▶ [TASK] Your answer must hold only the lines below from the line containing "pink brick C3:F3" through the line containing "lime brick I7", each reproduced exactly.

▶ [RECORDS SUPPLIED]
┌──
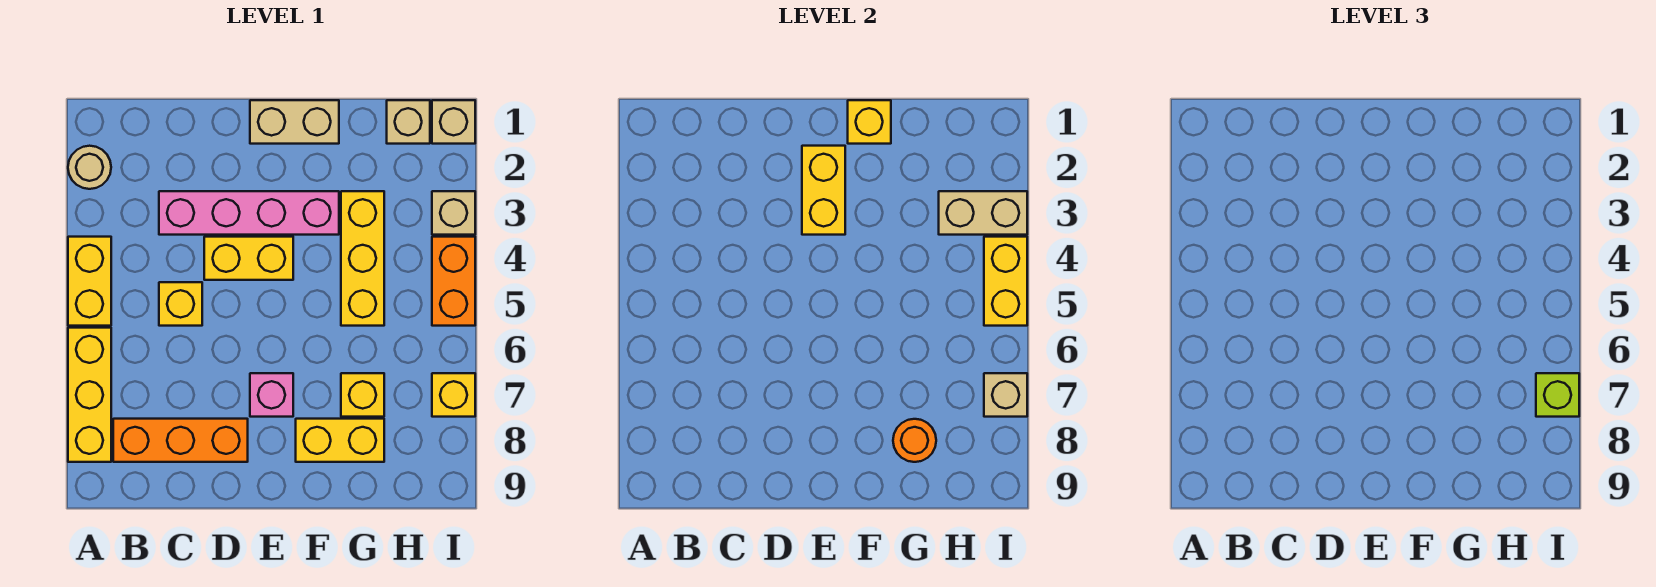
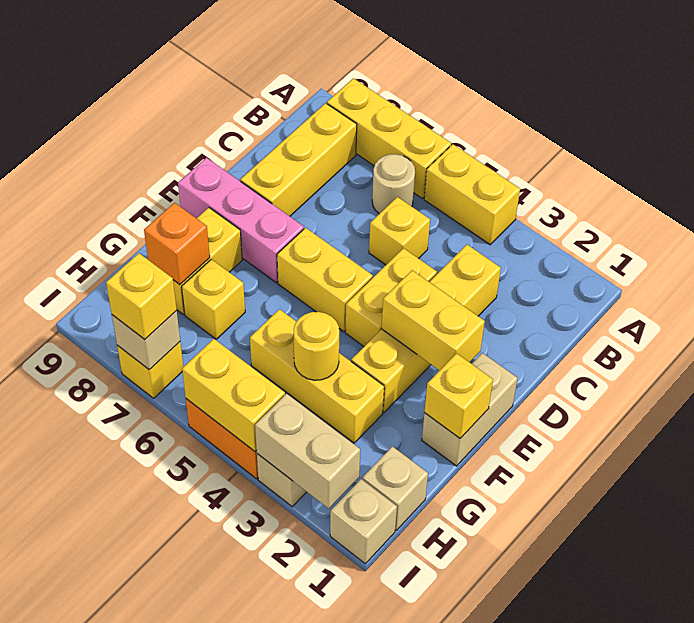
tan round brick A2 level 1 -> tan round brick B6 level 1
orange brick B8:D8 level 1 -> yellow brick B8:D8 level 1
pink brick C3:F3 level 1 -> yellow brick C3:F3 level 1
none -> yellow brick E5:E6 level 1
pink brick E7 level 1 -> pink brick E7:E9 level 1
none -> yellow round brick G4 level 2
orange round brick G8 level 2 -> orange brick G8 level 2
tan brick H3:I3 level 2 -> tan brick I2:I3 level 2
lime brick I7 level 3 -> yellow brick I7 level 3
└──
┌──
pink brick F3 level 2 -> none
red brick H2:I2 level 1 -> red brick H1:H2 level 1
└──
▶ [EXPECTED ANSWER]
pink brick C3:F3 level 1 -> yellow brick C3:F3 level 1
none -> yellow brick E5:E6 level 1
pink brick E7 level 1 -> pink brick E7:E9 level 1
none -> yellow round brick G4 level 2
orange round brick G8 level 2 -> orange brick G8 level 2
tan brick H3:I3 level 2 -> tan brick I2:I3 level 2
lime brick I7 level 3 -> yellow brick I7 level 3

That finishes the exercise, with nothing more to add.